▸ **Task to complete**
From the records below, count the lines containing the word "turned" and give only that number.

▸ **Data records**

- Opening Delimiter -

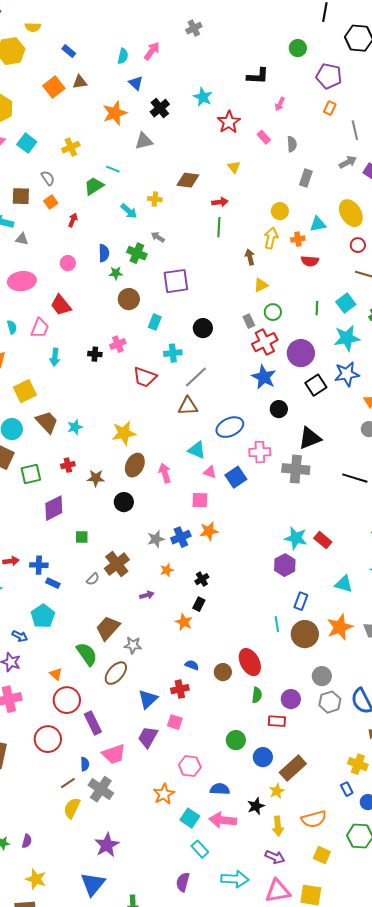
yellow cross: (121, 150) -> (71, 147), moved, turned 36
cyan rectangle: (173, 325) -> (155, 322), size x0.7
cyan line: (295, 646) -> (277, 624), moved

- Closing Delimiter -
- Opening Delimiter -

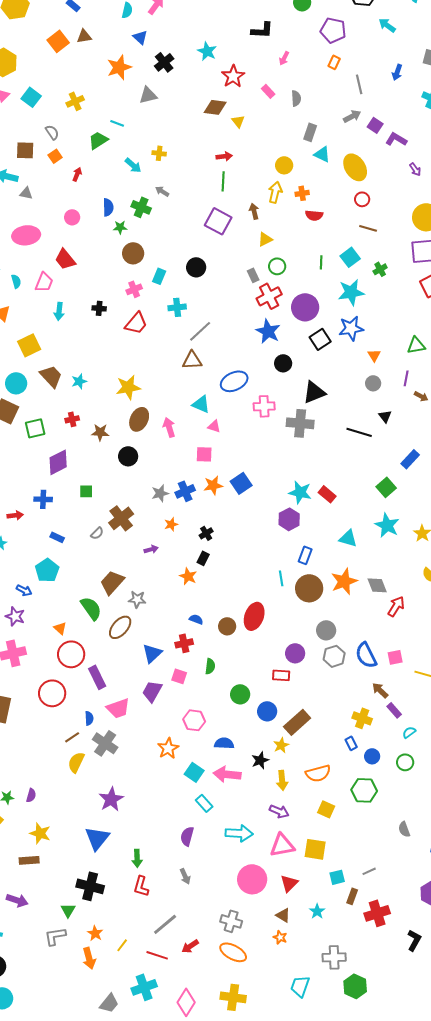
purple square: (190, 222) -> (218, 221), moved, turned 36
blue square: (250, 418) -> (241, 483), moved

- Closing Delimiter -

▸ **Solution to this problem**
2